DATASET ENTRIES Block Start

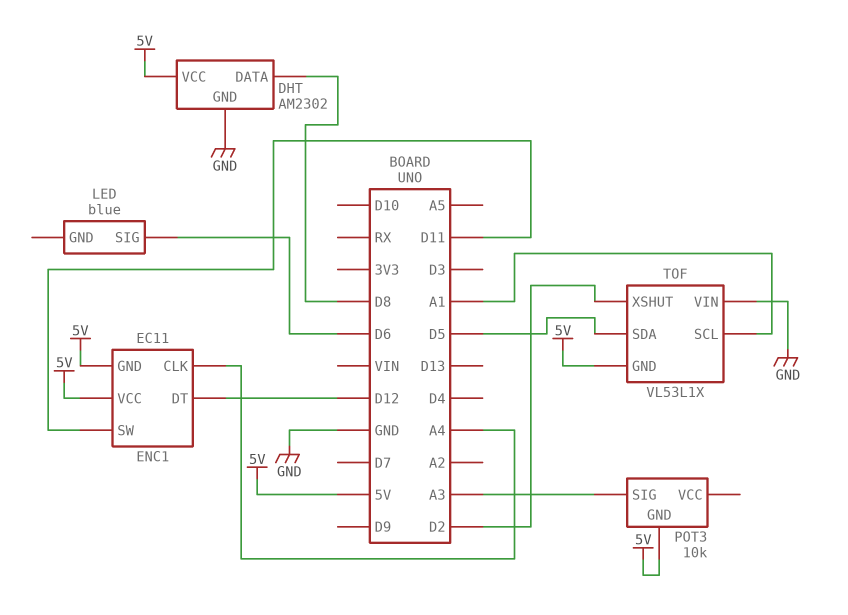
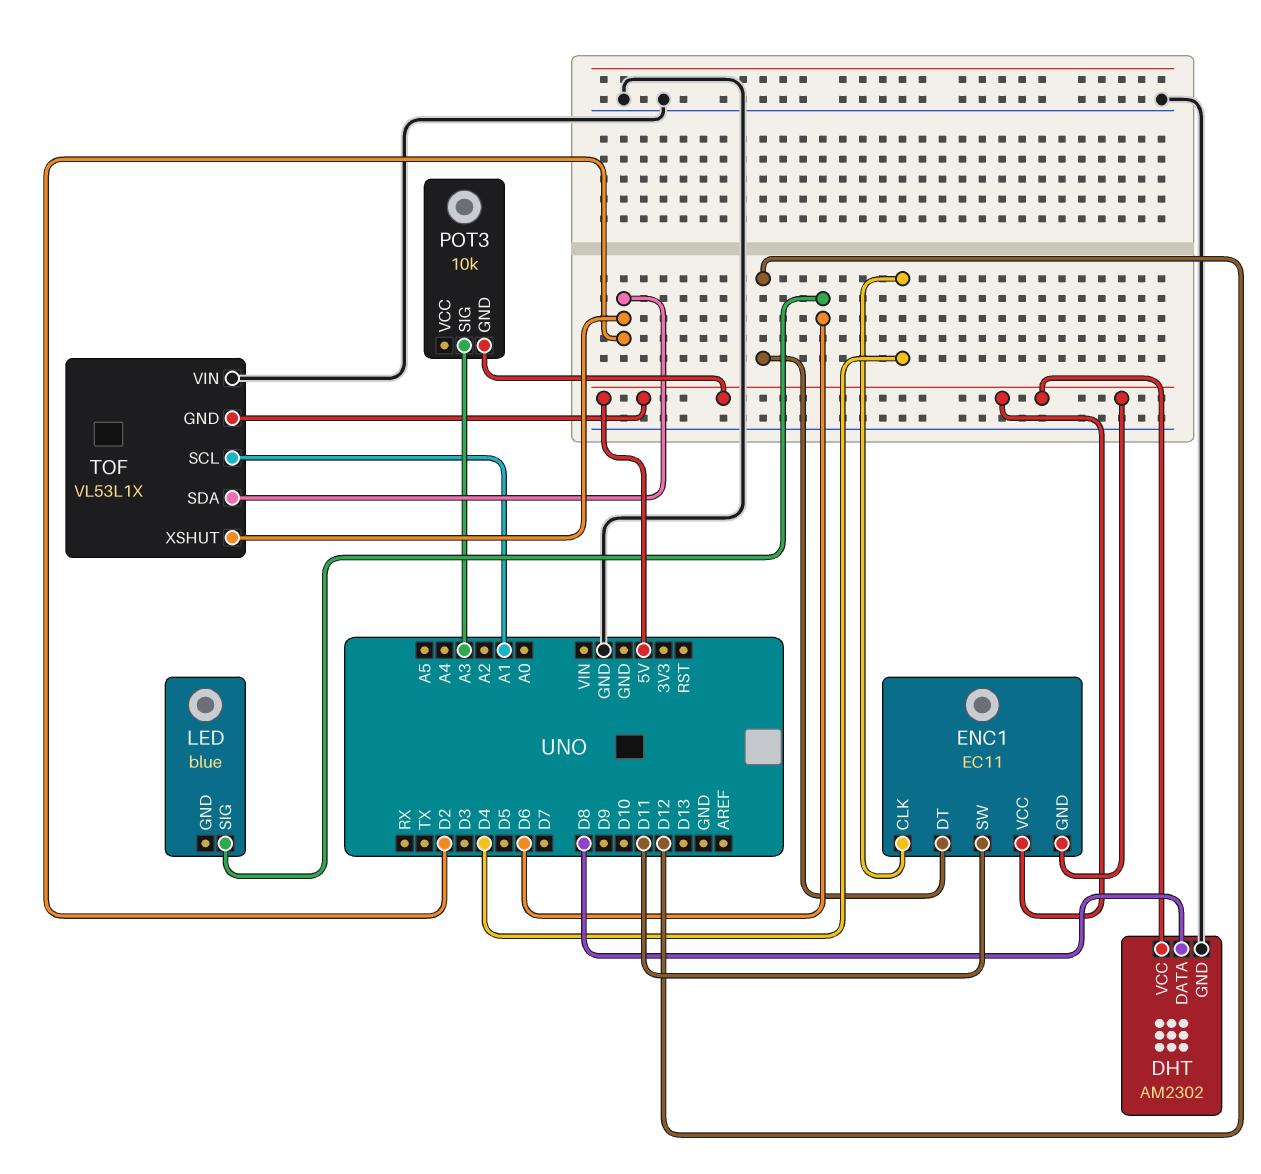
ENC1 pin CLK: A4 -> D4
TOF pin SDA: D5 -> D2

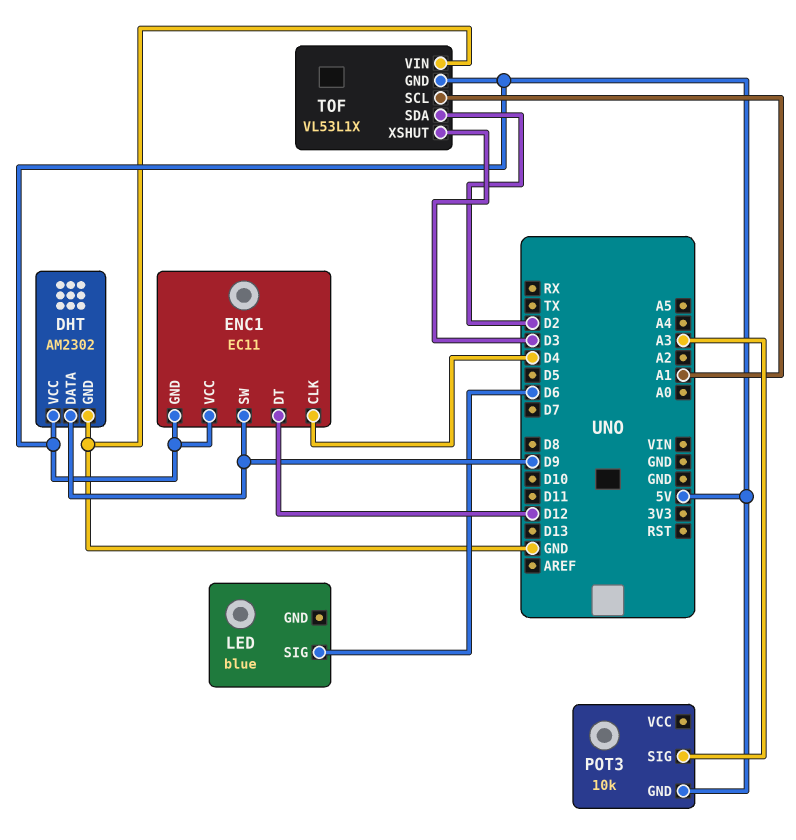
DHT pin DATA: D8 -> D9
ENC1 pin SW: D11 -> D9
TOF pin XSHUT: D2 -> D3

DATASET ENTRIES Block End

> [EXERCISE]: Exactly the lines from the one containing "DHT pin DATA: D8 -> D9" through the last line of the material above are to be returned, with nothing else.

> [FINISHED EXERCISE]:
DHT pin DATA: D8 -> D9
ENC1 pin SW: D11 -> D9
TOF pin XSHUT: D2 -> D3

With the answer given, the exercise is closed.